→ WHAT IS REQUIRED
Without the images, repeat every line of the listing exactly.

→ DATASET RECORDS
*** Block opens ***

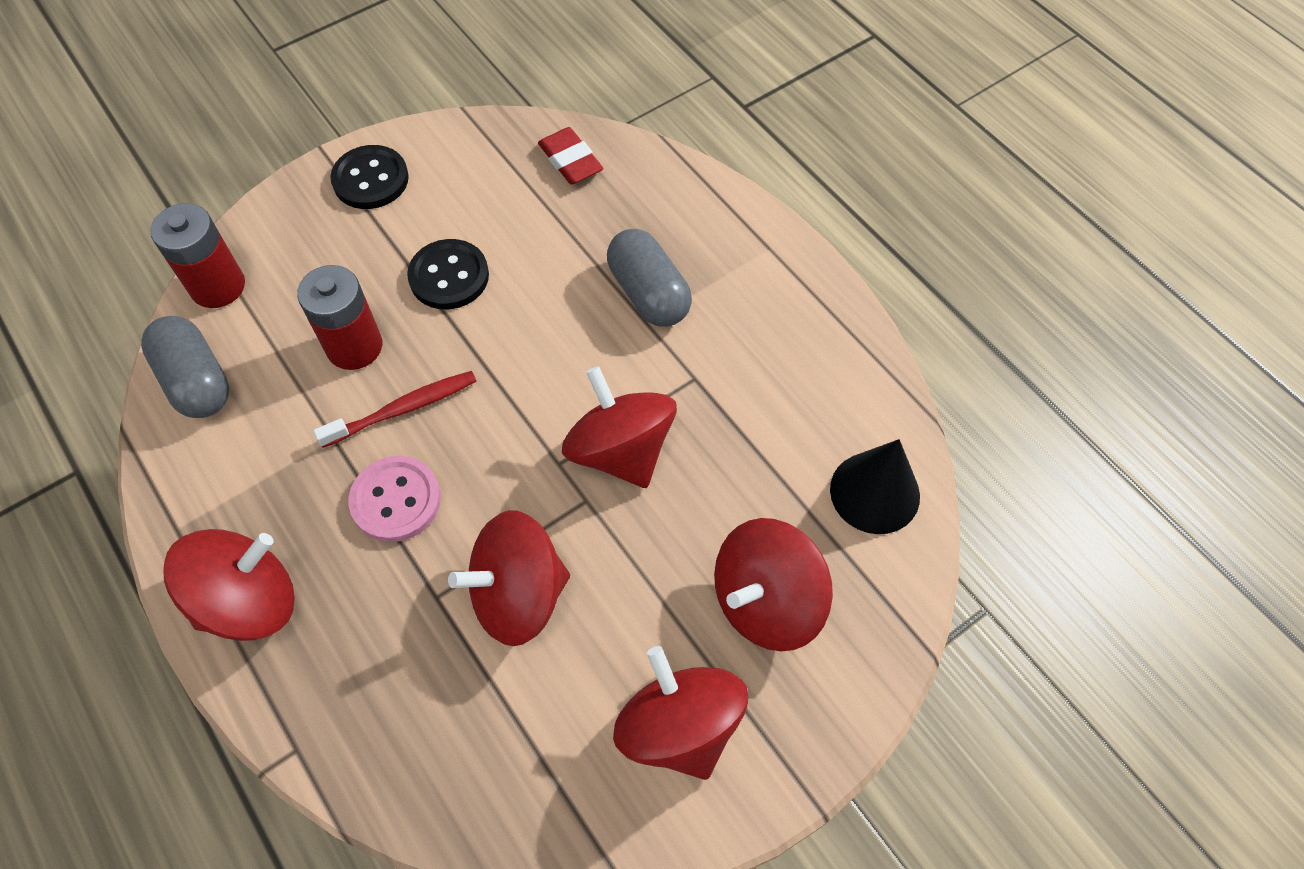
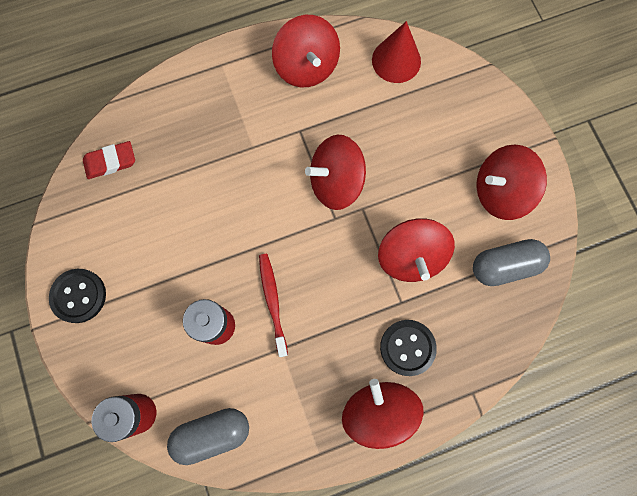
camera: 75 degrees left, 15 degrees up
(396, 500) = (334, 315): pink button -> none
(449, 276) = (180, 257): black button -> black button (407, 347)
(648, 293) = (232, 140): grey capsule -> grey capsule (504, 266)
(766, 601) = (444, 131): red spinning top -> red spinning top (306, 67)
(874, 492) = (396, 60): black cone -> red cone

*** Block closes ***

→ OUTPUT BELOW
camera: 75 degrees left, 15 degrees up
(396, 500) = (334, 315): pink button -> none
(449, 276) = (180, 257): black button -> black button (407, 347)
(648, 293) = (232, 140): grey capsule -> grey capsule (504, 266)
(766, 601) = (444, 131): red spinning top -> red spinning top (306, 67)
(874, 492) = (396, 60): black cone -> red cone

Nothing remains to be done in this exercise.